◆ Instructions for the task
Starting at the line that contains "MATRIX pin DIN: GP19 -> GP1", quote each line exactly through the last line of the entries, both included.

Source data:
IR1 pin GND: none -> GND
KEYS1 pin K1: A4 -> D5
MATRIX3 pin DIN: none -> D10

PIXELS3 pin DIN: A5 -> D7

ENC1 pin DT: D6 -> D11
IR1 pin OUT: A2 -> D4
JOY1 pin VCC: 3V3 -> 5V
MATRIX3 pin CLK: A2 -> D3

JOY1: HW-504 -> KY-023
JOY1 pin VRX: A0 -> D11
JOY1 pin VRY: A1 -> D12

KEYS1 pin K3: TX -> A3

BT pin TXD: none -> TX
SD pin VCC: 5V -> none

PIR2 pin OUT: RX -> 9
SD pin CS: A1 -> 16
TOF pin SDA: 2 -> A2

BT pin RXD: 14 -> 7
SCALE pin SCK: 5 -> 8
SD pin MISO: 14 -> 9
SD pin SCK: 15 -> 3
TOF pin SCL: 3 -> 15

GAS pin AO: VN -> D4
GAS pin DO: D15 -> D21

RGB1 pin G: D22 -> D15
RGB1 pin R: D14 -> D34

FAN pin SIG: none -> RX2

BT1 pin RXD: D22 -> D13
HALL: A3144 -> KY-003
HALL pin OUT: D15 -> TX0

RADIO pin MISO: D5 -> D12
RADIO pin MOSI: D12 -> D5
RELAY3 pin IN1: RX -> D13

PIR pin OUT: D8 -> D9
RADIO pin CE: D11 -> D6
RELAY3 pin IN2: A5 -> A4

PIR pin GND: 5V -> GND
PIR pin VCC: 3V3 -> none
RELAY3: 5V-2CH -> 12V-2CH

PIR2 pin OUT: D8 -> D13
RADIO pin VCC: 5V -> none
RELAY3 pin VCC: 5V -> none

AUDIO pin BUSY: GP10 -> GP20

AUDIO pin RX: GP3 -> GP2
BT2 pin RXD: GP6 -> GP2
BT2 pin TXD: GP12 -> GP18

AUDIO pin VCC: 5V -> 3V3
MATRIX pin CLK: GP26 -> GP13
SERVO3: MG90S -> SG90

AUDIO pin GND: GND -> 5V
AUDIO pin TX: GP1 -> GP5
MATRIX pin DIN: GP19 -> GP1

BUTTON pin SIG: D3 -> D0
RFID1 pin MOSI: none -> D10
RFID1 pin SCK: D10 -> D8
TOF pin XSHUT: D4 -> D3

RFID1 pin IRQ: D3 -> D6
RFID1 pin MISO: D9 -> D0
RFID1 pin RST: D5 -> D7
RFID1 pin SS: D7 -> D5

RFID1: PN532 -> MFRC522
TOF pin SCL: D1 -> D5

◆ Your solution
MATRIX pin DIN: GP19 -> GP1

BUTTON pin SIG: D3 -> D0
RFID1 pin MOSI: none -> D10
RFID1 pin SCK: D10 -> D8
TOF pin XSHUT: D4 -> D3

RFID1 pin IRQ: D3 -> D6
RFID1 pin MISO: D9 -> D0
RFID1 pin RST: D5 -> D7
RFID1 pin SS: D7 -> D5

RFID1: PN532 -> MFRC522
TOF pin SCL: D1 -> D5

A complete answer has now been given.